(Revision tracking records)
#####

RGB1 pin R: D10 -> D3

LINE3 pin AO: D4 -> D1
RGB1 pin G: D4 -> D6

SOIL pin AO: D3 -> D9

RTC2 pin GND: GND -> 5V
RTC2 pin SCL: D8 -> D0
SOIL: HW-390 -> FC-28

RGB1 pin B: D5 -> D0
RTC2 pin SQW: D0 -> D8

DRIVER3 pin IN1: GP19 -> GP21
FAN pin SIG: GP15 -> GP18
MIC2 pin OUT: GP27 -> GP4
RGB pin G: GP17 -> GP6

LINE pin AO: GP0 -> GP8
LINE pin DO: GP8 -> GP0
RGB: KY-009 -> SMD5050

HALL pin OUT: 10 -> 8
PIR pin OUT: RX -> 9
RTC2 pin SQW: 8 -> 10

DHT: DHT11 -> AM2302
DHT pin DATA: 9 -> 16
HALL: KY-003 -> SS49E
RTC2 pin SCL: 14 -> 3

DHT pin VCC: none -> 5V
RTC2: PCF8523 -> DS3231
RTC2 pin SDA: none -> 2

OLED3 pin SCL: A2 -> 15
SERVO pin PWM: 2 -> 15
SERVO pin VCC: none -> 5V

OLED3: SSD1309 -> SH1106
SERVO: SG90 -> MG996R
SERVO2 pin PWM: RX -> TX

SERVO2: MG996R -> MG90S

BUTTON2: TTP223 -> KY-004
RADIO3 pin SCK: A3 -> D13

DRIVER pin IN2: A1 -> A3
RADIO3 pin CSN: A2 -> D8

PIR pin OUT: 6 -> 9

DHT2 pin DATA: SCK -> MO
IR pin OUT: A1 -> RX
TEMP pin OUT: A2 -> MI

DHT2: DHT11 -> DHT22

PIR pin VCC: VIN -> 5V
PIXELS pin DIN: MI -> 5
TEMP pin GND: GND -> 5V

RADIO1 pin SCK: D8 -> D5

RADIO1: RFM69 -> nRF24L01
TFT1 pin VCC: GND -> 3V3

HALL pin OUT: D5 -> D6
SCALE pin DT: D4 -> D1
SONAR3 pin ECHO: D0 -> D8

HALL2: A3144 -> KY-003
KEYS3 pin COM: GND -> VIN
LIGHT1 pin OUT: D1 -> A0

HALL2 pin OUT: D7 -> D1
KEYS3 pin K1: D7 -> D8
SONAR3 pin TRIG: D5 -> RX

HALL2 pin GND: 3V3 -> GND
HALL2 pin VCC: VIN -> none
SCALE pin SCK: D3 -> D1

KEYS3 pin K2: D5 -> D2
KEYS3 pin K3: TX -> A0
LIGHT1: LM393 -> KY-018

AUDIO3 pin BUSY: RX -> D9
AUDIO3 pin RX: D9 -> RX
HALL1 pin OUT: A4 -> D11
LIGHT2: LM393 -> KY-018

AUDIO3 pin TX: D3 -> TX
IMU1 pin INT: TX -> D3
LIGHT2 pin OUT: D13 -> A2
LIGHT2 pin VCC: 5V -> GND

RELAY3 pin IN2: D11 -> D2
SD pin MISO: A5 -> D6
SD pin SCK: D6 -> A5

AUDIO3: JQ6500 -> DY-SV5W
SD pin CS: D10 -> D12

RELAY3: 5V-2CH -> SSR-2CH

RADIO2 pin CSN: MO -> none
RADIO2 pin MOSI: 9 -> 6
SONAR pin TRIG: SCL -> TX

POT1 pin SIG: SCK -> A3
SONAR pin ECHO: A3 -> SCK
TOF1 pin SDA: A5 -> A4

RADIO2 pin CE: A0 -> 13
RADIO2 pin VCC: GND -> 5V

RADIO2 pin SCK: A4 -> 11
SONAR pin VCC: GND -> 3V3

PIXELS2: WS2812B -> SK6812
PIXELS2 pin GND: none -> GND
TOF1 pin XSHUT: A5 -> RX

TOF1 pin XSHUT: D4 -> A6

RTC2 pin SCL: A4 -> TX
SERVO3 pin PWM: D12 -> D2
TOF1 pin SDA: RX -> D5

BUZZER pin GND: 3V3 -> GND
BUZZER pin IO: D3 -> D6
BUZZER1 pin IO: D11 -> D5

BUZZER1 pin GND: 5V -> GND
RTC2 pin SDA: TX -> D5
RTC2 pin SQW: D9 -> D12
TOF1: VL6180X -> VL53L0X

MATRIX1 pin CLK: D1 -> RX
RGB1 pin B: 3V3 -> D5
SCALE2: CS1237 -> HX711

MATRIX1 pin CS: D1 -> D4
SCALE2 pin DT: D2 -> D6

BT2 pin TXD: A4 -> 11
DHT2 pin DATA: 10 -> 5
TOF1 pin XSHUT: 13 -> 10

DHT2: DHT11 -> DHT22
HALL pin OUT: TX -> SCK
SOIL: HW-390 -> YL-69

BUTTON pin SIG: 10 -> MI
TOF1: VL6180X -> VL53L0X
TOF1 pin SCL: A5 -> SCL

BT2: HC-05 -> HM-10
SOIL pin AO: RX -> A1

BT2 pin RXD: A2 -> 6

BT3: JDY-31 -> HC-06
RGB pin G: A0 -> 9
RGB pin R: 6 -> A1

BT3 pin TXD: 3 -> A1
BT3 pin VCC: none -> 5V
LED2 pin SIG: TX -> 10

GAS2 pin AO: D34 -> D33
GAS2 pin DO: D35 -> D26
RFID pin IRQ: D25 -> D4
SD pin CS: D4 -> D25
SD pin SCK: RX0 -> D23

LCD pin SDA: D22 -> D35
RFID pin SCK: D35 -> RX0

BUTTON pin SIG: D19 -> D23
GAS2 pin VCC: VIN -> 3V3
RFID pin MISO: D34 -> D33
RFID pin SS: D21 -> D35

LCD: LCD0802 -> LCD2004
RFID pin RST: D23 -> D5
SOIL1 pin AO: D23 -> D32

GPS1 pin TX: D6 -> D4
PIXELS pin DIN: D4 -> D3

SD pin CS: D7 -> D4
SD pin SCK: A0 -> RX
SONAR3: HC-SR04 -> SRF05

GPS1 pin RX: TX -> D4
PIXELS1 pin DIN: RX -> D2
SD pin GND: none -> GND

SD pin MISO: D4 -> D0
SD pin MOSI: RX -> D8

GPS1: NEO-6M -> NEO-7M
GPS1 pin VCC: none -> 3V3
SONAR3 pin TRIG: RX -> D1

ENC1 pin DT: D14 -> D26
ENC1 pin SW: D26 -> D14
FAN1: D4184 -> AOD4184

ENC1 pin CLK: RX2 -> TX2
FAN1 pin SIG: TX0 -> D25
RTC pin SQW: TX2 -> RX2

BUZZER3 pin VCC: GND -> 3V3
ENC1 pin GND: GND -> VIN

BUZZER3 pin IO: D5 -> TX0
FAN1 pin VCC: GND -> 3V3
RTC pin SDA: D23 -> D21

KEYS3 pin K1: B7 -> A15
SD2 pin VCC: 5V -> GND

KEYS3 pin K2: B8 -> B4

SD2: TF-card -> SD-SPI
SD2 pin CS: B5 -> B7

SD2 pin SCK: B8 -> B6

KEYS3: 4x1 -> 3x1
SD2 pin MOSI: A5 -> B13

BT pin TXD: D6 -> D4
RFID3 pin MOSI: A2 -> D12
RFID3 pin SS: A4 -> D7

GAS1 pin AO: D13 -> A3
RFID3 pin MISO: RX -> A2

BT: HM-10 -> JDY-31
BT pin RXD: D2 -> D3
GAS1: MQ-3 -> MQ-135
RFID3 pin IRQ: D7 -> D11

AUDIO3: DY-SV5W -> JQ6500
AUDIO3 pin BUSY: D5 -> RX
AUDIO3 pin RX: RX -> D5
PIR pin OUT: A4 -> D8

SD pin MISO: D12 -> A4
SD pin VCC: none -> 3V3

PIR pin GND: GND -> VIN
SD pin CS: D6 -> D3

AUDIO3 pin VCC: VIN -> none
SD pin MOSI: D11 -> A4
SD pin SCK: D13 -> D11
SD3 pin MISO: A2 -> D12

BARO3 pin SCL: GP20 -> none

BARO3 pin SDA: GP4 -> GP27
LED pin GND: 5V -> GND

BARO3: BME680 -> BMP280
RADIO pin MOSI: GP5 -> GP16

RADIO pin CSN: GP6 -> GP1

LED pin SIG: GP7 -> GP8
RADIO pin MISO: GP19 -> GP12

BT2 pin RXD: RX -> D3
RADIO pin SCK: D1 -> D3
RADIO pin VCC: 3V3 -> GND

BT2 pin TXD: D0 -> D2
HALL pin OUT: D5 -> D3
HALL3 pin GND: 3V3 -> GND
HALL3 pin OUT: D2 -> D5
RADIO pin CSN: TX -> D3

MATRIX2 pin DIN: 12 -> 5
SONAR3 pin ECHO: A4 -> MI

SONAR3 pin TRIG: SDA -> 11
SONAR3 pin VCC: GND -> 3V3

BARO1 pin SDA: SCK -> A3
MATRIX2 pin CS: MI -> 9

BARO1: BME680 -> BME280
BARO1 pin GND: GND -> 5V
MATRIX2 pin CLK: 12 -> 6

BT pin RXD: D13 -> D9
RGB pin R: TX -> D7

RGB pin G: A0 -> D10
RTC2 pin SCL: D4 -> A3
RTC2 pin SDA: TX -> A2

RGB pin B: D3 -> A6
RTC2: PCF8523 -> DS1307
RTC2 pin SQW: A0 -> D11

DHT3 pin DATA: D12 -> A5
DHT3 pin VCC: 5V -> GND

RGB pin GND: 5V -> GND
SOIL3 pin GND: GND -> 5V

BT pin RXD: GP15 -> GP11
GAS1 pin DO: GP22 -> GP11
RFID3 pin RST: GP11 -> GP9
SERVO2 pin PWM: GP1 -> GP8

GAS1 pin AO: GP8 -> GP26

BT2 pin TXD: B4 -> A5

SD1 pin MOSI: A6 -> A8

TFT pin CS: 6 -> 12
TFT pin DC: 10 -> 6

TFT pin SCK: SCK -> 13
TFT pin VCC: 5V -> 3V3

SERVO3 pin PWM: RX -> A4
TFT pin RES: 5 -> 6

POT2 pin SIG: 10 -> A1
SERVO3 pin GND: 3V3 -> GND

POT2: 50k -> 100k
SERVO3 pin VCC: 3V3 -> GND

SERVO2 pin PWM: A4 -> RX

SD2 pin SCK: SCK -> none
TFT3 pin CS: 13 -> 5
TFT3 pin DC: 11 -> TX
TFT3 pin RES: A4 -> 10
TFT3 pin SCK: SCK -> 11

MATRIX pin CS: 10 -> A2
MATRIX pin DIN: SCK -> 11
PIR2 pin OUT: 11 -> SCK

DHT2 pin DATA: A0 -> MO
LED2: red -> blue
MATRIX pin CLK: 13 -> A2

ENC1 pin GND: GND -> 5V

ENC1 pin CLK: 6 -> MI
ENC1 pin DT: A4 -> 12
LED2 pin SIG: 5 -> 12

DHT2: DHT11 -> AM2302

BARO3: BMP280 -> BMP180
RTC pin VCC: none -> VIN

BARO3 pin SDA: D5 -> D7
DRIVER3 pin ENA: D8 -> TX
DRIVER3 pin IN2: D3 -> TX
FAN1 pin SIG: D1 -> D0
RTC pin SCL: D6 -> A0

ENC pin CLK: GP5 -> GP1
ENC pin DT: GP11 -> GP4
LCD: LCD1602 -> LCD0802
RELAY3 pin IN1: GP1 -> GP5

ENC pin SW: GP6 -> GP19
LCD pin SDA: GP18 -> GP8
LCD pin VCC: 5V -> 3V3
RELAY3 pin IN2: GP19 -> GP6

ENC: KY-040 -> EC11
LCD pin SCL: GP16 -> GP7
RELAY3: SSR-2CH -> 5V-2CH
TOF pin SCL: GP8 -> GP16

#####

WHAT YOU WILL DO: Beginning at the line with "BT3 pin VCC: none -> 5V" and ending at the line with "SD pin CS: D7 -> D4", reproduce each line of the data above exactly, and add no other lines.

TASK ANSWER:
BT3 pin VCC: none -> 5V
LED2 pin SIG: TX -> 10

GAS2 pin AO: D34 -> D33
GAS2 pin DO: D35 -> D26
RFID pin IRQ: D25 -> D4
SD pin CS: D4 -> D25
SD pin SCK: RX0 -> D23

LCD pin SDA: D22 -> D35
RFID pin SCK: D35 -> RX0

BUTTON pin SIG: D19 -> D23
GAS2 pin VCC: VIN -> 3V3
RFID pin MISO: D34 -> D33
RFID pin SS: D21 -> D35

LCD: LCD0802 -> LCD2004
RFID pin RST: D23 -> D5
SOIL1 pin AO: D23 -> D32

GPS1 pin TX: D6 -> D4
PIXELS pin DIN: D4 -> D3

SD pin CS: D7 -> D4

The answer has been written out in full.